Content revision data
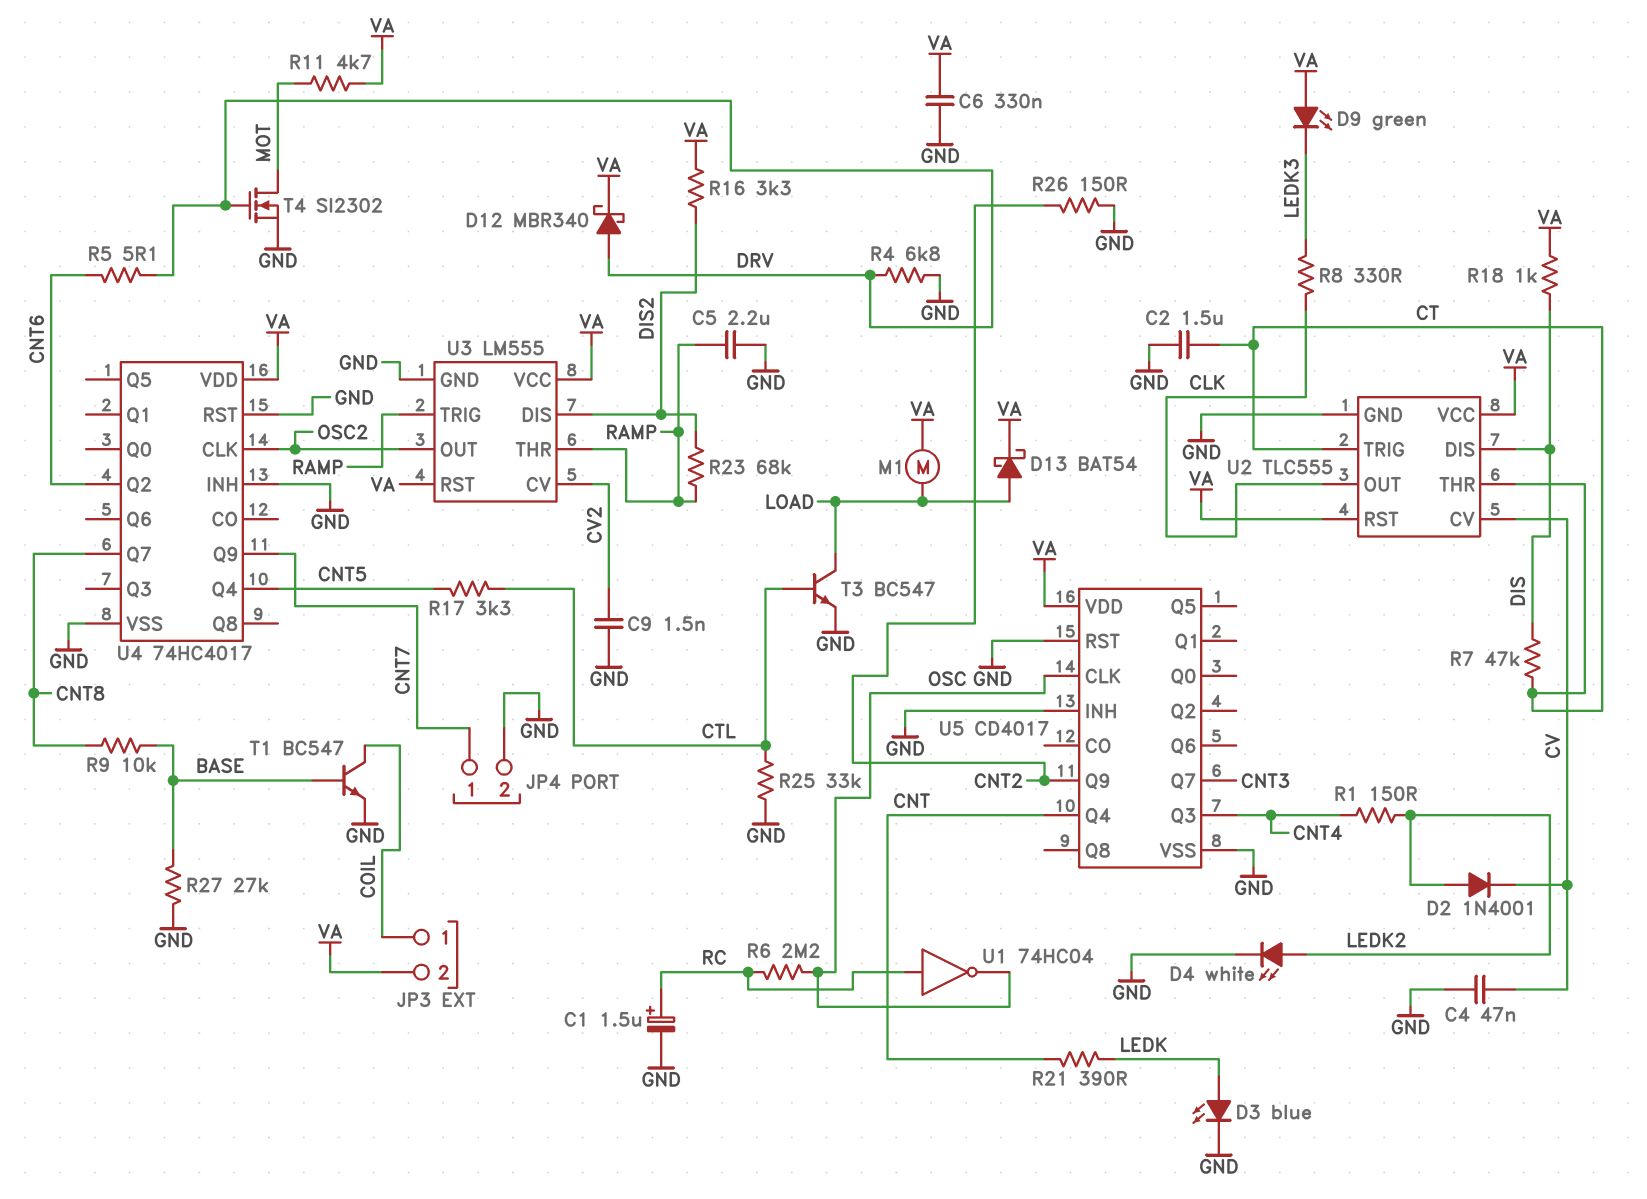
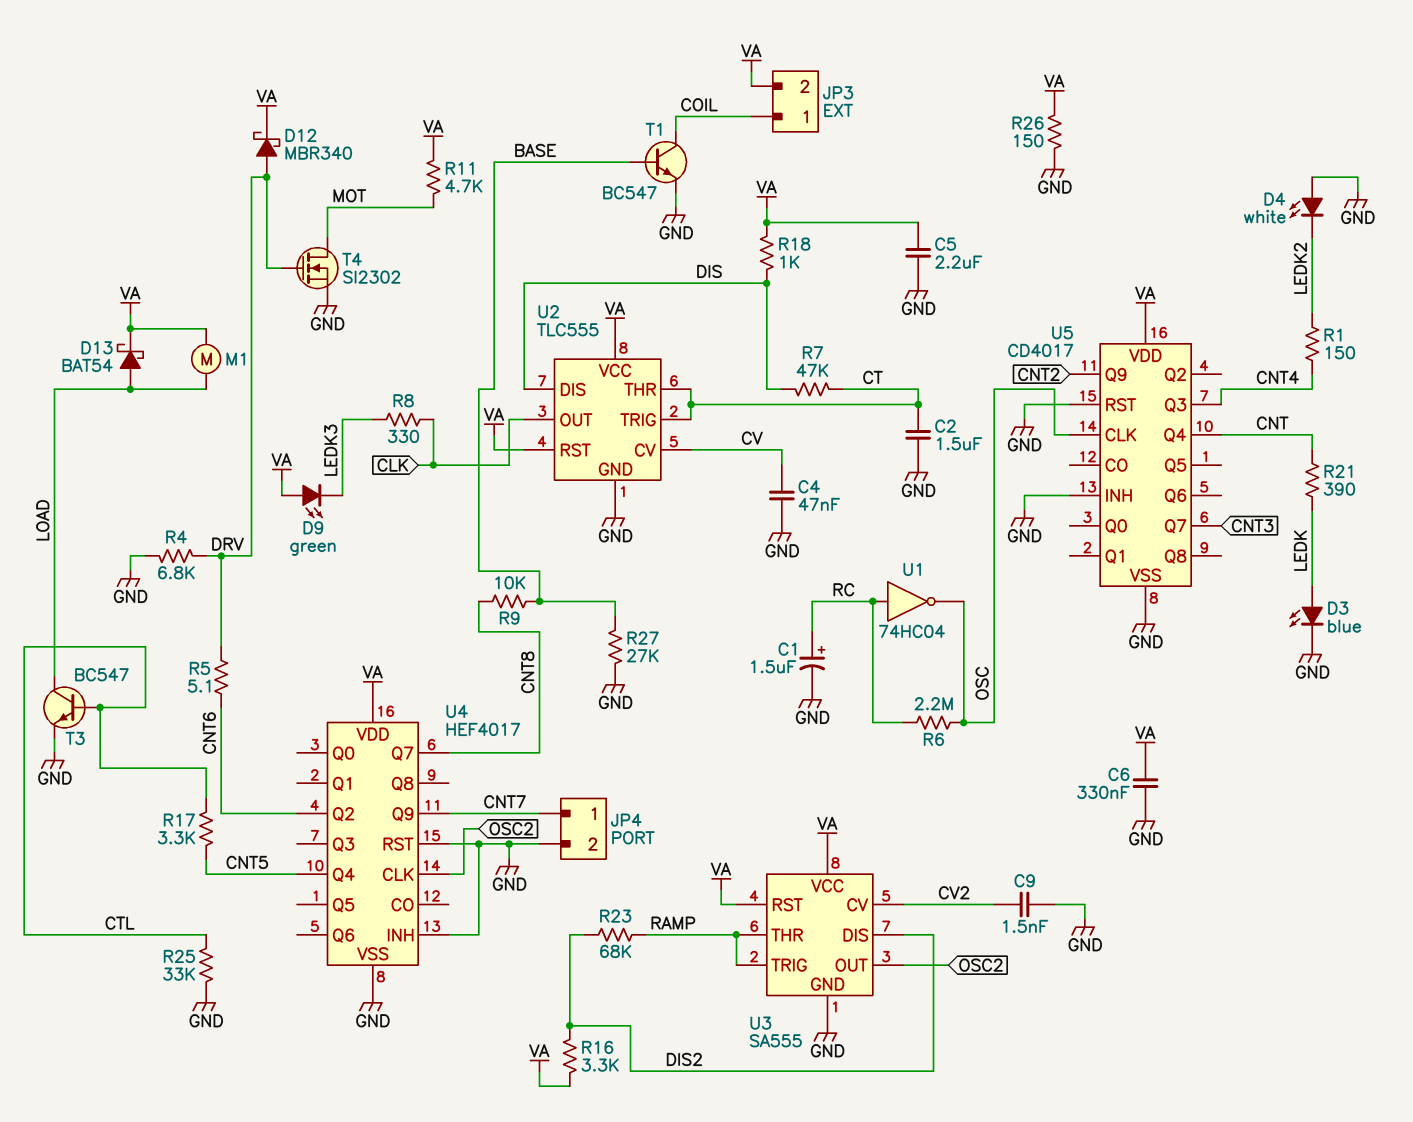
C5: 2.2uF (GND, RAMP) -> 2.2uF (GND, VA)
D2: diode 1N4001 (A LEDK2, K CV) -> none
D4: LED white (A LEDK2, K GND) -> LED white (A GND, K LEDK2)
R26: 150 (CNT2, GND) -> 150 (GND, VA)
U3: LM555 -> SA555
U4: 74HC4017 -> HEF4017

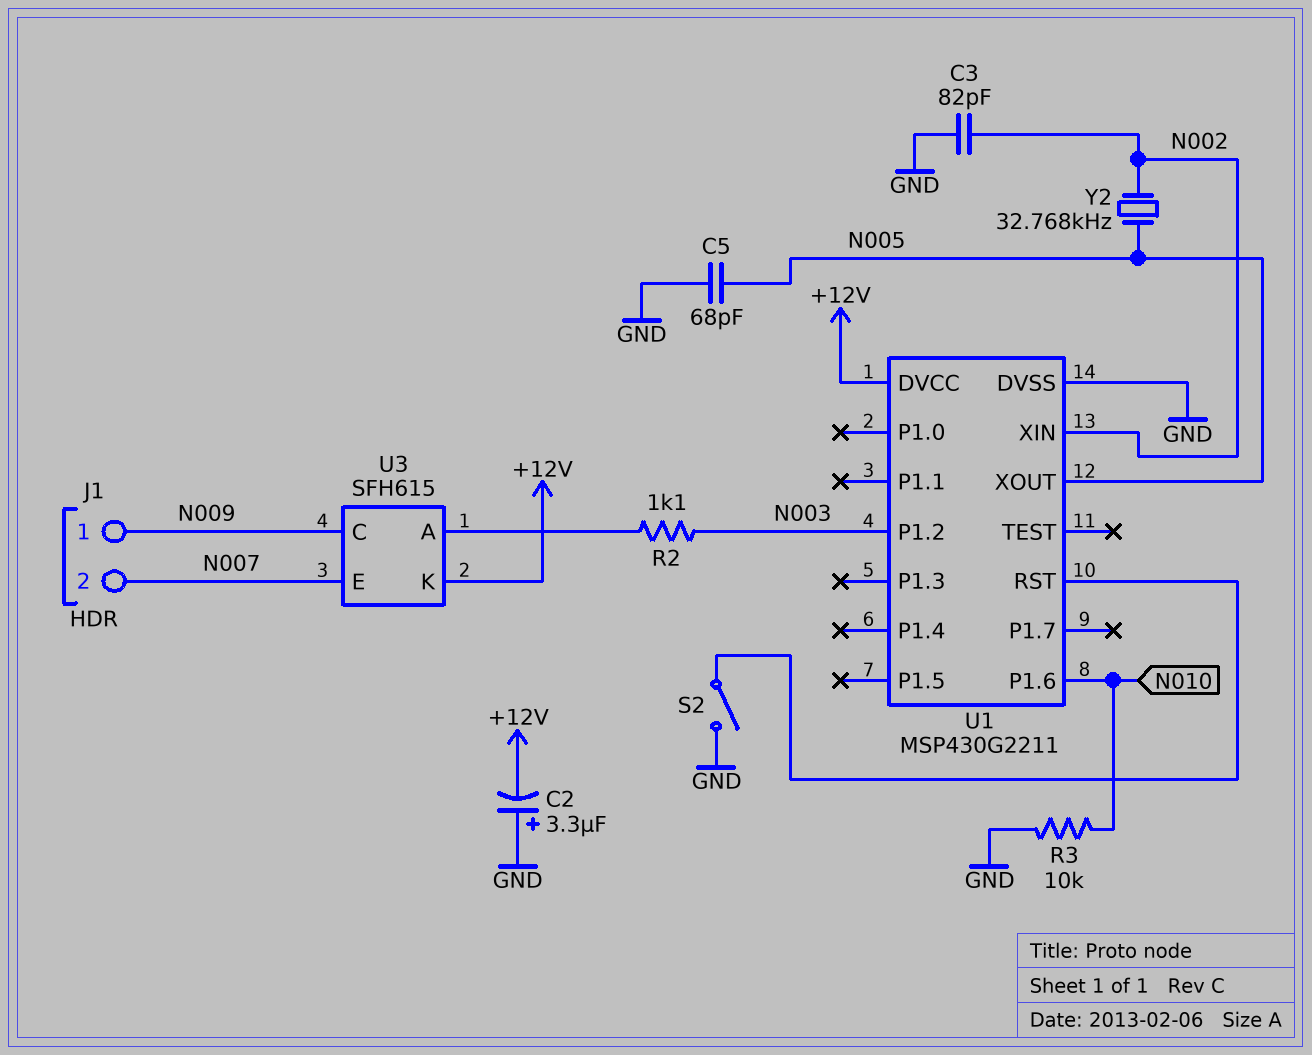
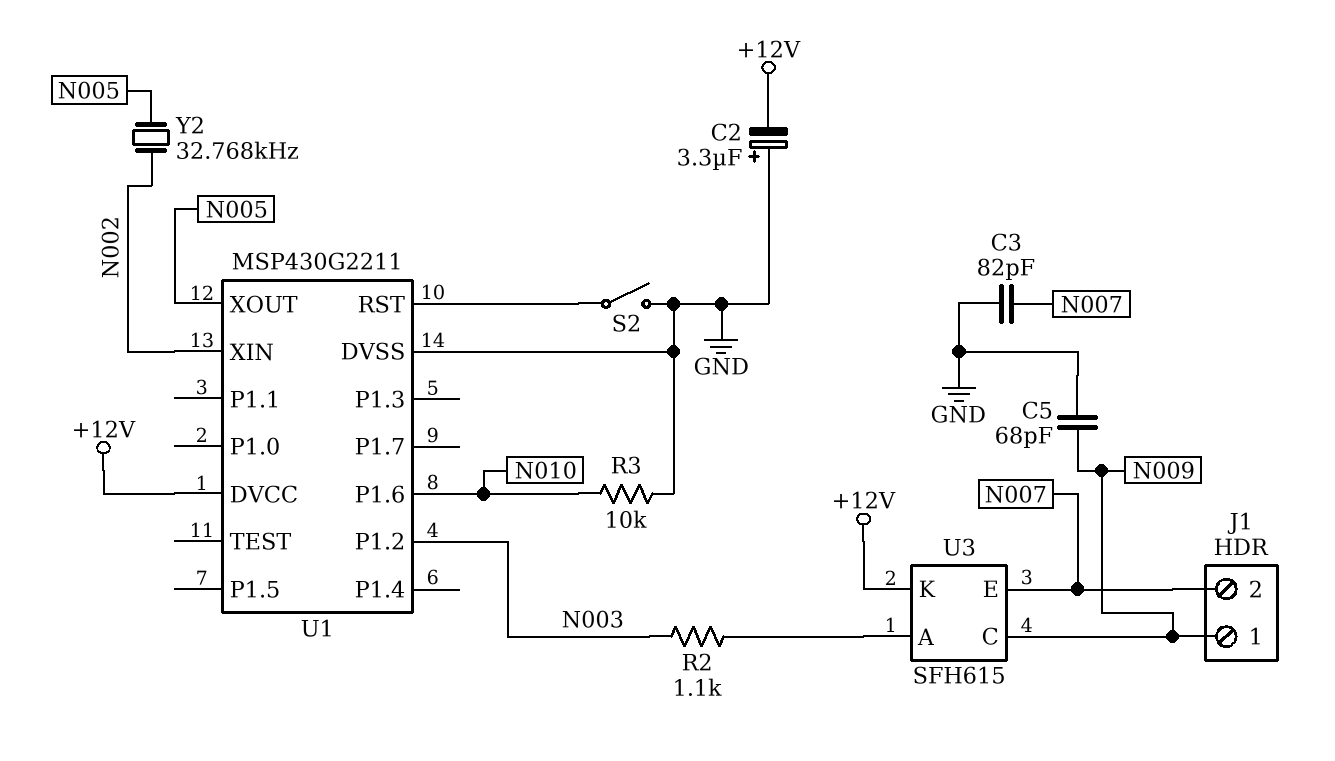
C3: 82pF (GND, N002) -> 82pF (GND, N007)
C5: 68pF (GND, N005) -> 68pF (GND, N009)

→ What to work on: Give the preceding data back exactly, minus every picture.

→ Problem solution:
C5: 2.2uF (GND, RAMP) -> 2.2uF (GND, VA)
D2: diode 1N4001 (A LEDK2, K CV) -> none
D4: LED white (A LEDK2, K GND) -> LED white (A GND, K LEDK2)
R26: 150 (CNT2, GND) -> 150 (GND, VA)
U3: LM555 -> SA555
U4: 74HC4017 -> HEF4017

C3: 82pF (GND, N002) -> 82pF (GND, N007)
C5: 68pF (GND, N005) -> 68pF (GND, N009)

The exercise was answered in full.